▸ **Items from a dataset**
※ ※ ※

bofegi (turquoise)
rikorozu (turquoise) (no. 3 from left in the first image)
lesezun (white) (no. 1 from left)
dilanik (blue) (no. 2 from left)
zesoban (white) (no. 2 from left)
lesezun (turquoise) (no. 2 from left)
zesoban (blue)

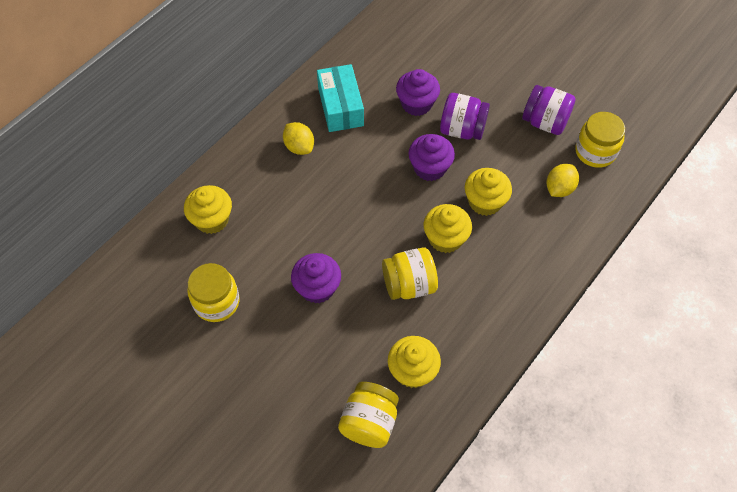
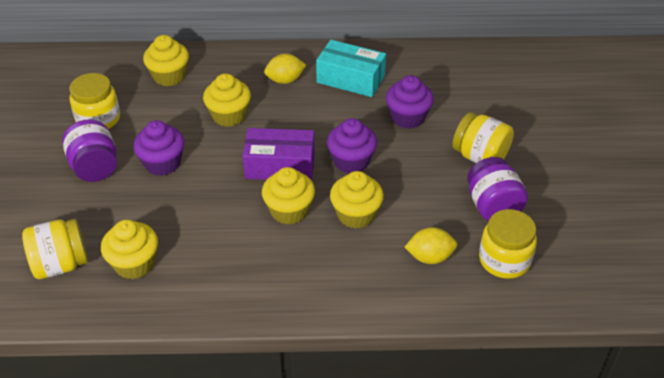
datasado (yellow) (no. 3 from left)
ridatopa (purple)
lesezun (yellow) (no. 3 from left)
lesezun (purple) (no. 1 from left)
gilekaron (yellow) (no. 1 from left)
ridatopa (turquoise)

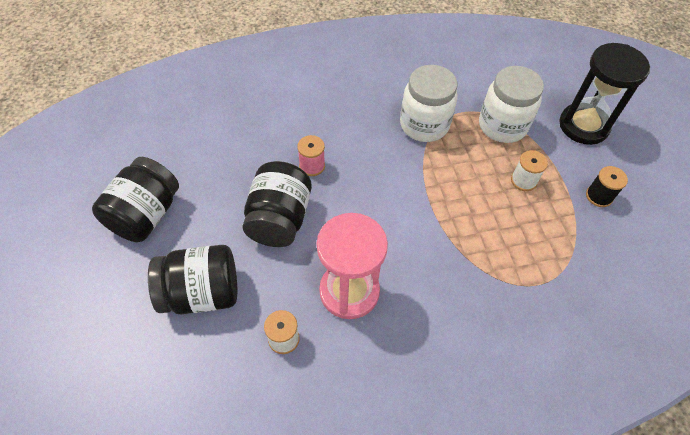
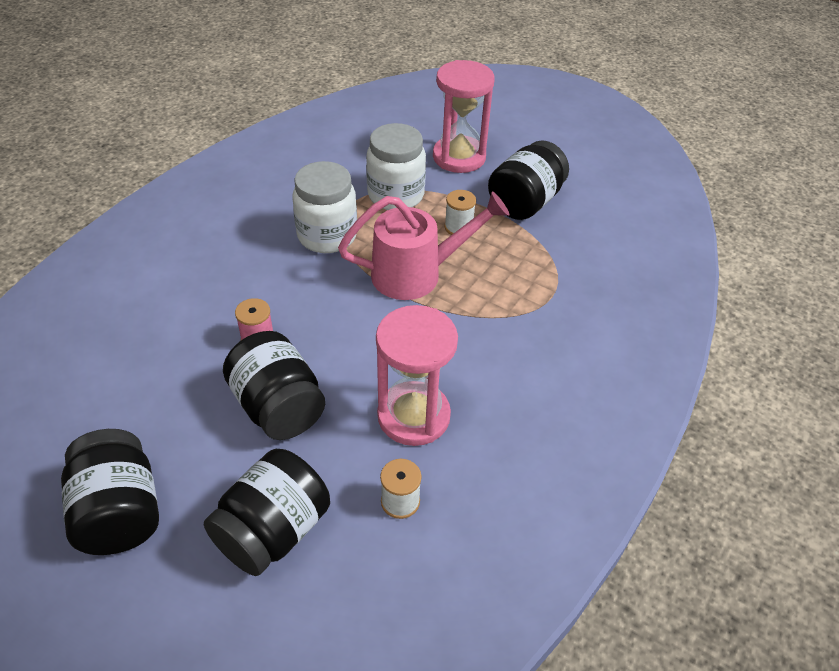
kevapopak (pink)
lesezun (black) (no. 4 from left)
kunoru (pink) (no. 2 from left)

※ ※ ※

▸ **TRY IT**
The copy you give must repeat each record character for character, but it must not include the pictures.

▸ **OUTPUT OF THE EXERCISE**
bofegi (turquoise)
rikorozu (turquoise) (no. 3 from left in the first image)
lesezun (white) (no. 1 from left)
dilanik (blue) (no. 2 from left)
zesoban (white) (no. 2 from left)
lesezun (turquoise) (no. 2 from left)
zesoban (blue)

datasado (yellow) (no. 3 from left)
ridatopa (purple)
lesezun (yellow) (no. 3 from left)
lesezun (purple) (no. 1 from left)
gilekaron (yellow) (no. 1 from left)
ridatopa (turquoise)

kevapopak (pink)
lesezun (black) (no. 4 from left)
kunoru (pink) (no. 2 from left)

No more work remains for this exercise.